- [WORK REQUEST]:
Please restate each entry word for word.

··· INFORMATION PROVIDED

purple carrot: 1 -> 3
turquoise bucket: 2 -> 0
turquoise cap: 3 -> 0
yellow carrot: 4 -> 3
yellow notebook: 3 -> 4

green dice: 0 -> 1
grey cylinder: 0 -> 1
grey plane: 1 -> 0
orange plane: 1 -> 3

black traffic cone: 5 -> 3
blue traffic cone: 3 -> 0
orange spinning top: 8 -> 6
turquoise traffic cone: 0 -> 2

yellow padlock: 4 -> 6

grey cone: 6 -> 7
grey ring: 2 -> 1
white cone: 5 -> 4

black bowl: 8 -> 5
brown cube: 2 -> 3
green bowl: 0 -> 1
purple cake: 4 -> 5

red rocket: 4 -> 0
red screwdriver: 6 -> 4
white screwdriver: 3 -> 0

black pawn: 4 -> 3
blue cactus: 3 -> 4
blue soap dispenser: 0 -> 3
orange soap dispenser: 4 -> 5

······

- [WORKED SOLUTION]:
purple carrot: 1 -> 3
turquoise bucket: 2 -> 0
turquoise cap: 3 -> 0
yellow carrot: 4 -> 3
yellow notebook: 3 -> 4

green dice: 0 -> 1
grey cylinder: 0 -> 1
grey plane: 1 -> 0
orange plane: 1 -> 3

black traffic cone: 5 -> 3
blue traffic cone: 3 -> 0
orange spinning top: 8 -> 6
turquoise traffic cone: 0 -> 2

yellow padlock: 4 -> 6

grey cone: 6 -> 7
grey ring: 2 -> 1
white cone: 5 -> 4

black bowl: 8 -> 5
brown cube: 2 -> 3
green bowl: 0 -> 1
purple cake: 4 -> 5

red rocket: 4 -> 0
red screwdriver: 6 -> 4
white screwdriver: 3 -> 0

black pawn: 4 -> 3
blue cactus: 3 -> 4
blue soap dispenser: 0 -> 3
orange soap dispenser: 4 -> 5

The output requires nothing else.